**Provided entries:**
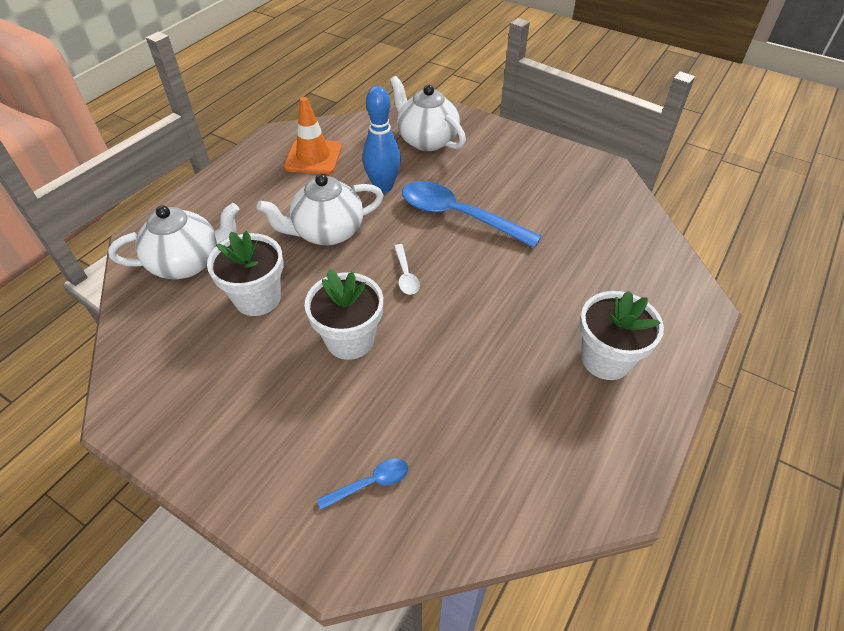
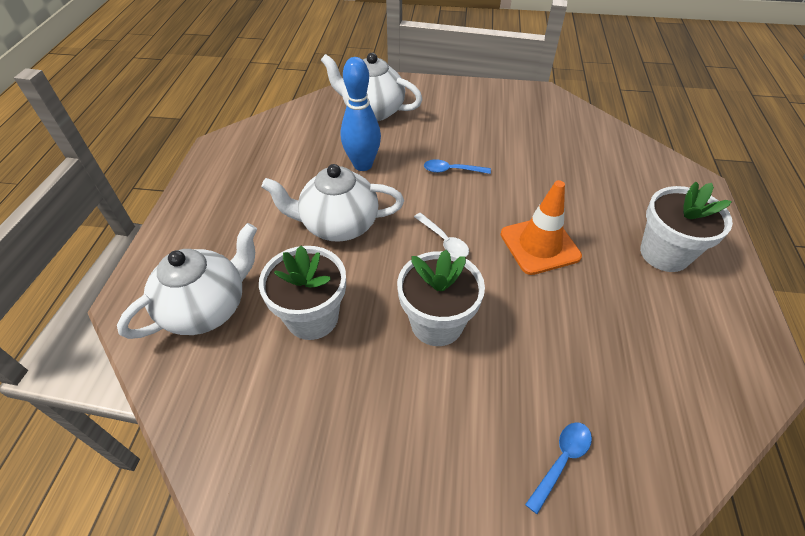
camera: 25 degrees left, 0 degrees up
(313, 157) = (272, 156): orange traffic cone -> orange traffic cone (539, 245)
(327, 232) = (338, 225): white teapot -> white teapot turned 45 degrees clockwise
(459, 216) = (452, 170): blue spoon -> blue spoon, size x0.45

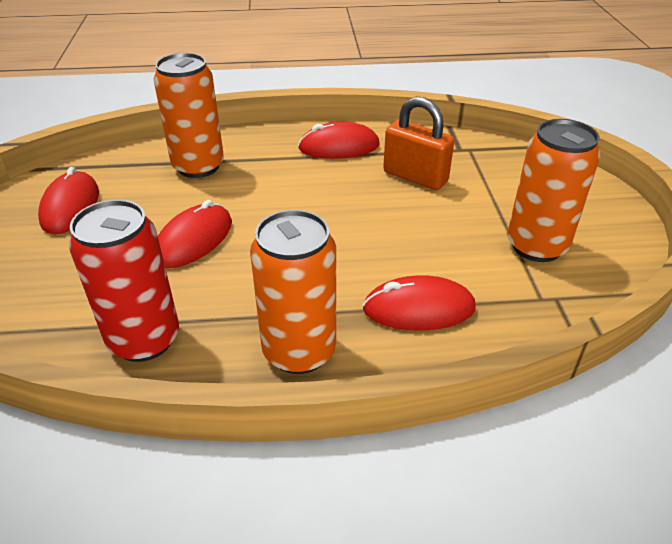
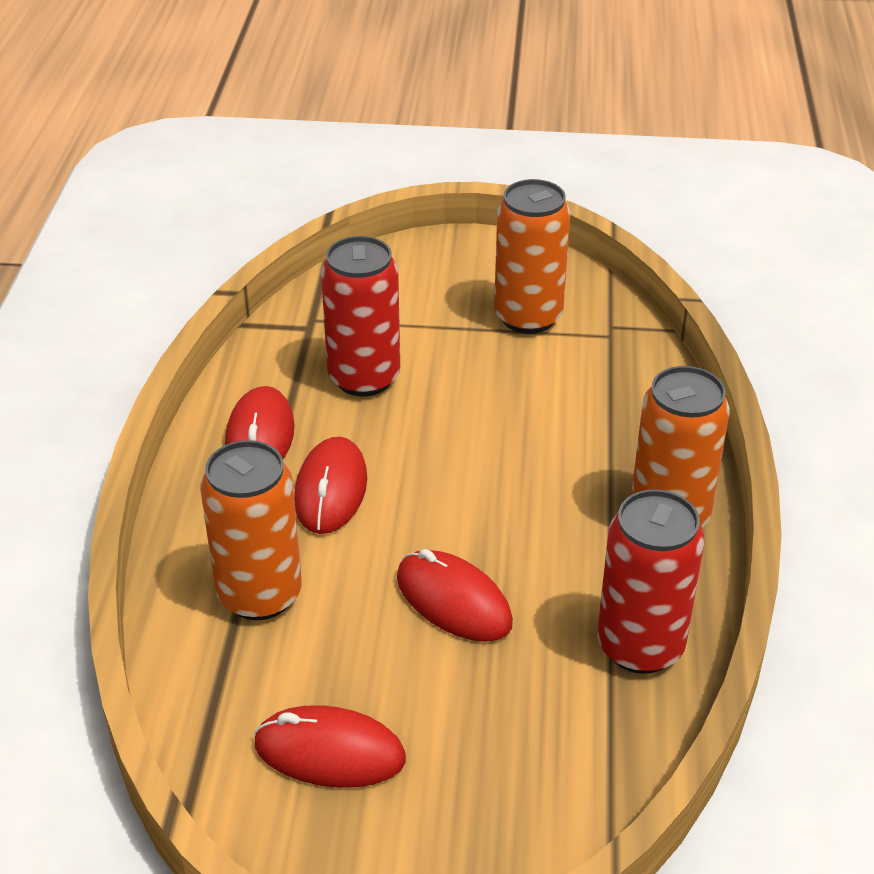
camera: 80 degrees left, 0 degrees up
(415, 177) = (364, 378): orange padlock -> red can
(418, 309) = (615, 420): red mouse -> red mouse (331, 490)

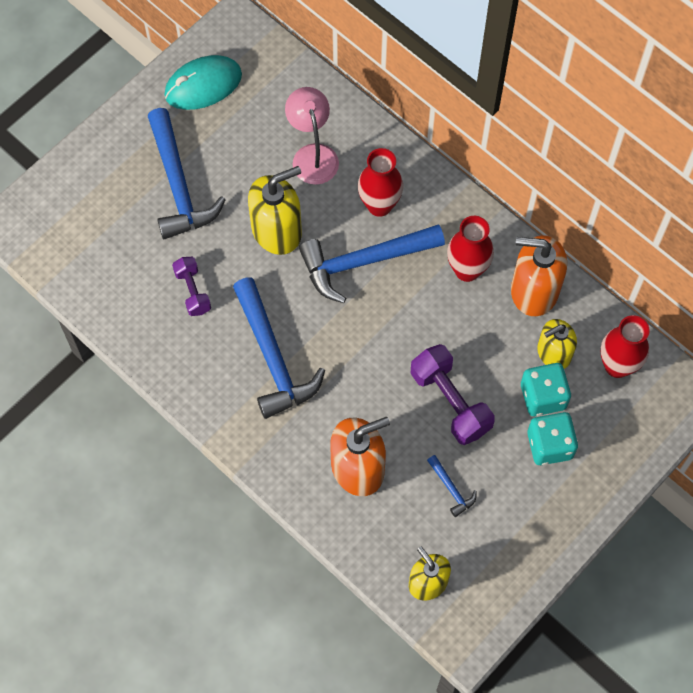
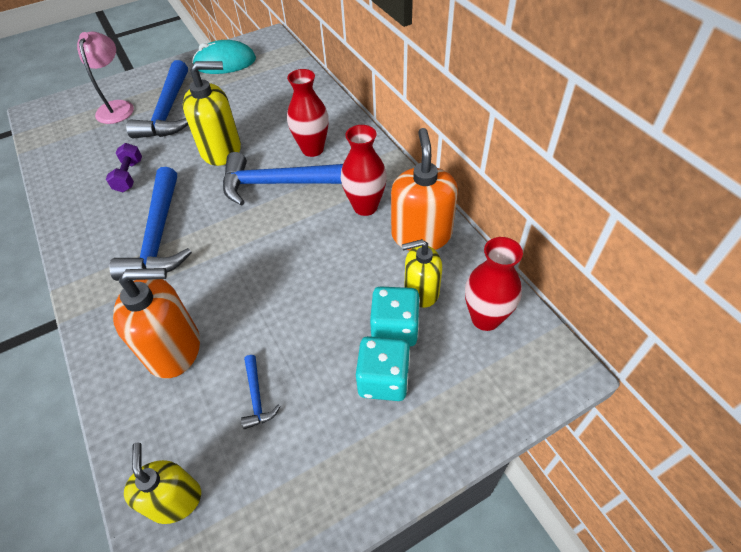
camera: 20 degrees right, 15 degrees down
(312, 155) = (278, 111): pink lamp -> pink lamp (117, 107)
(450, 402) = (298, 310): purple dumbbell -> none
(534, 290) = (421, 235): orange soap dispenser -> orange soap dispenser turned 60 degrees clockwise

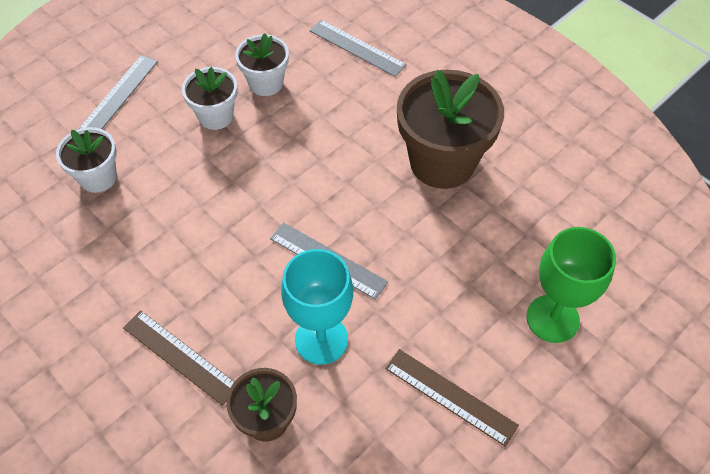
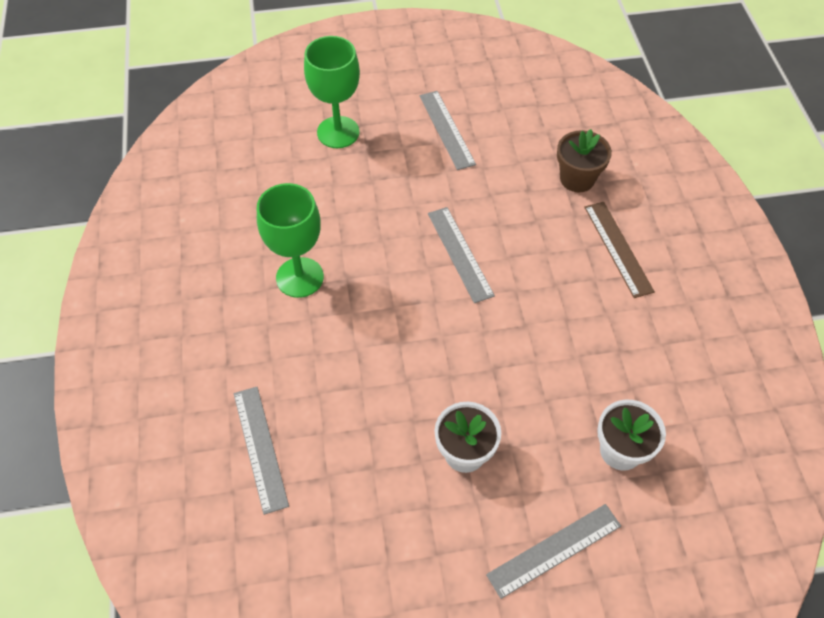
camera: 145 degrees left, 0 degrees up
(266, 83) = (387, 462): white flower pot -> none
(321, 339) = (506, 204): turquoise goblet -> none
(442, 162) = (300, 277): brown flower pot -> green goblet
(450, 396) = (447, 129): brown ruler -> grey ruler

**Activity:** Print all of the entries word for word. Omit the pictures they contain.

**Task result:**
camera: 25 degrees left, 0 degrees up
(313, 157) = (272, 156): orange traffic cone -> orange traffic cone (539, 245)
(327, 232) = (338, 225): white teapot -> white teapot turned 45 degrees clockwise
(459, 216) = (452, 170): blue spoon -> blue spoon, size x0.45

camera: 80 degrees left, 0 degrees up
(415, 177) = (364, 378): orange padlock -> red can
(418, 309) = (615, 420): red mouse -> red mouse (331, 490)

camera: 20 degrees right, 15 degrees down
(312, 155) = (278, 111): pink lamp -> pink lamp (117, 107)
(450, 402) = (298, 310): purple dumbbell -> none
(534, 290) = (421, 235): orange soap dispenser -> orange soap dispenser turned 60 degrees clockwise

camera: 145 degrees left, 0 degrees up
(266, 83) = (387, 462): white flower pot -> none
(321, 339) = (506, 204): turquoise goblet -> none
(442, 162) = (300, 277): brown flower pot -> green goblet
(450, 396) = (447, 129): brown ruler -> grey ruler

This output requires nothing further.